* **Given records**
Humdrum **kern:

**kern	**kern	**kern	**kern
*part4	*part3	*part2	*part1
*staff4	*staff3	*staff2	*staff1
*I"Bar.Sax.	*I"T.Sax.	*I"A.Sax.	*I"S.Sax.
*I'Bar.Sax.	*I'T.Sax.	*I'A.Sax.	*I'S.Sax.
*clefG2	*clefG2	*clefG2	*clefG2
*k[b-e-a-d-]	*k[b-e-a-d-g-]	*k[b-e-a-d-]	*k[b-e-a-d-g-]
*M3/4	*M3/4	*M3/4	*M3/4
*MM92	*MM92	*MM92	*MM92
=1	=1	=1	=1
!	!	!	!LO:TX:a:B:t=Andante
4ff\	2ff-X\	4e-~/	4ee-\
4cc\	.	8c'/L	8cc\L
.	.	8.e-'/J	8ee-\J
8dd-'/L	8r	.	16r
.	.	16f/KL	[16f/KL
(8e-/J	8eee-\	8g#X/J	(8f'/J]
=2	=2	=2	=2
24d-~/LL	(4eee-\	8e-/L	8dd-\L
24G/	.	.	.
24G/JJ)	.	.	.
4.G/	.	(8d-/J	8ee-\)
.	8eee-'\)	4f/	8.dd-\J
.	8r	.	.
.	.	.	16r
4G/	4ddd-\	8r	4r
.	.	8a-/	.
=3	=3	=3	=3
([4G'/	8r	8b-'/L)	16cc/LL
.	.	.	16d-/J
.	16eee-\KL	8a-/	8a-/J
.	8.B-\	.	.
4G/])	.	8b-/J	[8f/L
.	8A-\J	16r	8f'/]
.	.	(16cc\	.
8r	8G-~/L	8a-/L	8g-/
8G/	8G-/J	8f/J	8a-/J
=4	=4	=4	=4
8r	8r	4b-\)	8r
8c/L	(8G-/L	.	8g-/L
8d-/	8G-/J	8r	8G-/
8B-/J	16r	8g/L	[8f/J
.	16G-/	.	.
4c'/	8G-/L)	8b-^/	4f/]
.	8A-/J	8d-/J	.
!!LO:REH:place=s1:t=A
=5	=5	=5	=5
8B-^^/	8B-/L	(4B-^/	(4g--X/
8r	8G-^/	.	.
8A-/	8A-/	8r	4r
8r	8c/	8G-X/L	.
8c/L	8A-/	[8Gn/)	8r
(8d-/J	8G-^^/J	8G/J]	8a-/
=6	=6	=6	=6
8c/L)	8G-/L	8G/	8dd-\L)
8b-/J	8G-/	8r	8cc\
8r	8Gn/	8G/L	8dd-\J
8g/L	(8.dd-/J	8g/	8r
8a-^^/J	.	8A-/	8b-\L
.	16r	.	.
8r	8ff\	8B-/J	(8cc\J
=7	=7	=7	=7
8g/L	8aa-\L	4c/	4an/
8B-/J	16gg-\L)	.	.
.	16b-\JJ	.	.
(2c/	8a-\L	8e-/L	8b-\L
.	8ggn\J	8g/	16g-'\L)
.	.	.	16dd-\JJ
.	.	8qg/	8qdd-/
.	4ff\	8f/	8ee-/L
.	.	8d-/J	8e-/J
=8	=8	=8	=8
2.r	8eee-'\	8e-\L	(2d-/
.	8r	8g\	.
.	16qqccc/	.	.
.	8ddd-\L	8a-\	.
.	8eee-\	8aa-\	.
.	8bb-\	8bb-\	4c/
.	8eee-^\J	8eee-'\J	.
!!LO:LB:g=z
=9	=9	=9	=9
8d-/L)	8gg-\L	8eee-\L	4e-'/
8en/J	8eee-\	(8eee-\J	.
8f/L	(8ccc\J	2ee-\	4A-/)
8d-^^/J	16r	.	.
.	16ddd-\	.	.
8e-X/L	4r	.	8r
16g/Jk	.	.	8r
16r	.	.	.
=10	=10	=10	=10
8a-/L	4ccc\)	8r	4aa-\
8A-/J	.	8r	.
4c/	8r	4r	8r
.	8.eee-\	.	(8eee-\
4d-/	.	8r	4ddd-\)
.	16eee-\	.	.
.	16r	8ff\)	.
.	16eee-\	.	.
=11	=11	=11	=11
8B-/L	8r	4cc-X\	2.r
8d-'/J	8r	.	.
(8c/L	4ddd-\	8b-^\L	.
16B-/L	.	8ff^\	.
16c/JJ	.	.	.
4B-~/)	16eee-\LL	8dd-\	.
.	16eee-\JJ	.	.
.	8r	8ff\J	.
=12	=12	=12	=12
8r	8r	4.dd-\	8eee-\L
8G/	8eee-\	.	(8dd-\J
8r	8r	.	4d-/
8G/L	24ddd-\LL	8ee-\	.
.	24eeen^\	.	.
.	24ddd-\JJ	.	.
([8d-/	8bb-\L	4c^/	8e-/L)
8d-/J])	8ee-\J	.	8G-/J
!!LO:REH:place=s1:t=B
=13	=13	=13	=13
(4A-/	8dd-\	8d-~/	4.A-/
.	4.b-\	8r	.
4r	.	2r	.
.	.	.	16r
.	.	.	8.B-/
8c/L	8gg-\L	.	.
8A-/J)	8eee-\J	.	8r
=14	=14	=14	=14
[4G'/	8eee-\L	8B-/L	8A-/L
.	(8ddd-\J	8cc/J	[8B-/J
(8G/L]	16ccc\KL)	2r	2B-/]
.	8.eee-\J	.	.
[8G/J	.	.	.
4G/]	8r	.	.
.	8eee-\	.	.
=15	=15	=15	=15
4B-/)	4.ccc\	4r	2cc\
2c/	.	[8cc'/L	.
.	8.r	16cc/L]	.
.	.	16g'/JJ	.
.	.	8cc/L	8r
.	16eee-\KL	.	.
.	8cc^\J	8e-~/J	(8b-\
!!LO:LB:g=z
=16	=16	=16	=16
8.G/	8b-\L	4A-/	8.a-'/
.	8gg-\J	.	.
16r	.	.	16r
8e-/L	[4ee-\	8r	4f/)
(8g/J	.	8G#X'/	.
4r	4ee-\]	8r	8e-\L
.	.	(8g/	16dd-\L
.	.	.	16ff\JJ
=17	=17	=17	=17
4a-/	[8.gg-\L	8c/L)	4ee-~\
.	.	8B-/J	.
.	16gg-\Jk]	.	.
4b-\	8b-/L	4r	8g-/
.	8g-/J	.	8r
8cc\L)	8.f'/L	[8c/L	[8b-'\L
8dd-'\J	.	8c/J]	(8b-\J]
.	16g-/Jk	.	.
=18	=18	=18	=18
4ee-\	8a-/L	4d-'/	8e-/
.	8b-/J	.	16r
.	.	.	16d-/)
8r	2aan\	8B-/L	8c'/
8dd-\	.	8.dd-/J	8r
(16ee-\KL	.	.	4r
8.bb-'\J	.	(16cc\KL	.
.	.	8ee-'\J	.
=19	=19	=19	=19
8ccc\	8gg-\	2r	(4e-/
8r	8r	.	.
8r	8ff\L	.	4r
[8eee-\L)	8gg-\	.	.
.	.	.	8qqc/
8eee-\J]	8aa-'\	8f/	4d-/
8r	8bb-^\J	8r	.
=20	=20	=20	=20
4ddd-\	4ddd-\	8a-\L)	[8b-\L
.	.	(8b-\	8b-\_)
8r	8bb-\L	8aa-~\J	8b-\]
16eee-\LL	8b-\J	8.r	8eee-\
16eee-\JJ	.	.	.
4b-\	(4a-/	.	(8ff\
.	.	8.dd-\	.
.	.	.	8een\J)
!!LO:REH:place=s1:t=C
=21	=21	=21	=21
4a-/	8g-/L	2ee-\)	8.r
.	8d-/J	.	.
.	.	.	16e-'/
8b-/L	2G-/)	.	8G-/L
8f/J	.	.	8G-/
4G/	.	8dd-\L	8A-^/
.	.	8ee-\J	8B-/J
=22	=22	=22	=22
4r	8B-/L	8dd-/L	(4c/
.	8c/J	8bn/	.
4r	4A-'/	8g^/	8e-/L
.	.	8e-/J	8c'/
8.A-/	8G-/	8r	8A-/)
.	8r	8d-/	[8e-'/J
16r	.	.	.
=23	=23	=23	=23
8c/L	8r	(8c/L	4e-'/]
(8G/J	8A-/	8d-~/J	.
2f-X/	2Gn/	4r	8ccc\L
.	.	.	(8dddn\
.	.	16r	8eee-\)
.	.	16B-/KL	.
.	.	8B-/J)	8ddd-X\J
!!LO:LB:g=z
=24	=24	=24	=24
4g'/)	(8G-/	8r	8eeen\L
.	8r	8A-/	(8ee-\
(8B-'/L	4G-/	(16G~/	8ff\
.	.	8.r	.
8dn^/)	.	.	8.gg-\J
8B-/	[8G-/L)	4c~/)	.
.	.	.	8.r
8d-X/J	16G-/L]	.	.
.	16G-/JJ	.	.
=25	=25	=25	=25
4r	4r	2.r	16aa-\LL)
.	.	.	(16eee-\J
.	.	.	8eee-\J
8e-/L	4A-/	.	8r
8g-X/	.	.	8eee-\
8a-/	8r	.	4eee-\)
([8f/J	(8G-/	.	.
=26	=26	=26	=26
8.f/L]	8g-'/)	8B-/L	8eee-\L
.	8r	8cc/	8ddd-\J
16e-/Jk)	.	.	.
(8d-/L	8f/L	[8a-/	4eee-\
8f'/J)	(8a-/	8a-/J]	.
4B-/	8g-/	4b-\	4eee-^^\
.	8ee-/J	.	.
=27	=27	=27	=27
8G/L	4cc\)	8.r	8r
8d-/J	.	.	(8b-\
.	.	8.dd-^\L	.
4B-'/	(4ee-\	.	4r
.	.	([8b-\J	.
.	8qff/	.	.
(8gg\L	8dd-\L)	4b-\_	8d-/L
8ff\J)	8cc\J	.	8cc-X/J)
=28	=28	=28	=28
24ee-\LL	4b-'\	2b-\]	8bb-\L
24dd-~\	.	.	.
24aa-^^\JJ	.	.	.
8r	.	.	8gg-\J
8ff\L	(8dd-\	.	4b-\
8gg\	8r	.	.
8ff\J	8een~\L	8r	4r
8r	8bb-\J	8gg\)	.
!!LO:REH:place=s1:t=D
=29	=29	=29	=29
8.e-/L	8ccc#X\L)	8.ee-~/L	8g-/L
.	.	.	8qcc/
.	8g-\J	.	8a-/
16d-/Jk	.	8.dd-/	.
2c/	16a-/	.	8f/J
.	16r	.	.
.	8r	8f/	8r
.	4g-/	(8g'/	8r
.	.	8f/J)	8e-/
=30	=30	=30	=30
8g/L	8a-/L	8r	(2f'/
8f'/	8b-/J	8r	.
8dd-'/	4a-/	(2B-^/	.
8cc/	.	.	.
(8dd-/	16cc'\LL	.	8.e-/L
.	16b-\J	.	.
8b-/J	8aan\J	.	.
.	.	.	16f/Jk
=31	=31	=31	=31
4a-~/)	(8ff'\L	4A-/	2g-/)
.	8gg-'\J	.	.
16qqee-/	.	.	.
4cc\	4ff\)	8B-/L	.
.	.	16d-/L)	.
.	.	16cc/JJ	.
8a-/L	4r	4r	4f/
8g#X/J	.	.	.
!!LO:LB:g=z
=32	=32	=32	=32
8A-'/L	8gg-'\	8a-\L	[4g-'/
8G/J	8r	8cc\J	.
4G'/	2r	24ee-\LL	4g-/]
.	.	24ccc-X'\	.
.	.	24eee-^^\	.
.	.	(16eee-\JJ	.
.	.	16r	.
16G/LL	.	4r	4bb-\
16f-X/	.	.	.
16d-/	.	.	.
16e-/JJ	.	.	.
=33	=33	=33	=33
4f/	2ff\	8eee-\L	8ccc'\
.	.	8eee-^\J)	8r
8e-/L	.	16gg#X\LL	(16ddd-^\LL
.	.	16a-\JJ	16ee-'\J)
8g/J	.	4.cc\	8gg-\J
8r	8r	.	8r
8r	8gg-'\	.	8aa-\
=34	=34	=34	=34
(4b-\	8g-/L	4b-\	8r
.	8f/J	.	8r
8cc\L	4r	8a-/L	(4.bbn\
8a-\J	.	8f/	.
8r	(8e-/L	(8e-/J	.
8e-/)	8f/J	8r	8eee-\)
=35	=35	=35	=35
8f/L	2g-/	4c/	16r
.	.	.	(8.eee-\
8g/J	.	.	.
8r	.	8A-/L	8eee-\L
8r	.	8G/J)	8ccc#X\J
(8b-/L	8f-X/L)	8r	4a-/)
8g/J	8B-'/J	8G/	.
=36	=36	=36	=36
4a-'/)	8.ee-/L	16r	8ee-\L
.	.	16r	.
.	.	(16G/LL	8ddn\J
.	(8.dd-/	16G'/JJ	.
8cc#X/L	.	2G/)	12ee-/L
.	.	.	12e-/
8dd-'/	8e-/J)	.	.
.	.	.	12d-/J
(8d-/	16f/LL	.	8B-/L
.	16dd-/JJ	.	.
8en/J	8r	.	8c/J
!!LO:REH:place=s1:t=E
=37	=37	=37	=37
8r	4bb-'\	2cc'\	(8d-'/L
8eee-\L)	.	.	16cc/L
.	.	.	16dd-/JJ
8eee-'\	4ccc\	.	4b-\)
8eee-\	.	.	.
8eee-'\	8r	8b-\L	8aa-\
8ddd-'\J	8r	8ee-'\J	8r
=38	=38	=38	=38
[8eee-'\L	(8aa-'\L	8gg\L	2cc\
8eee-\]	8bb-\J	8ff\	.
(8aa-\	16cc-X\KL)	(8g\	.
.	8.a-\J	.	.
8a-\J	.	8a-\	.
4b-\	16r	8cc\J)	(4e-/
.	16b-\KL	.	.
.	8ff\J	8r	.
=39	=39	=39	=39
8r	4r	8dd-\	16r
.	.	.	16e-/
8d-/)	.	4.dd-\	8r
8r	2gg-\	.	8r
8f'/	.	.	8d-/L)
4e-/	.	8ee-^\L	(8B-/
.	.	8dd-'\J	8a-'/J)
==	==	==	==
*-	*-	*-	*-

* **Written task**
Show each line of the listing above that contains the string "place".

* **Solution to this exercise**
!!LO:REH:place=s1:t=A
!!LO:REH:place=s1:t=B
!!LO:REH:place=s1:t=C
!!LO:REH:place=s1:t=D
!!LO:REH:place=s1:t=E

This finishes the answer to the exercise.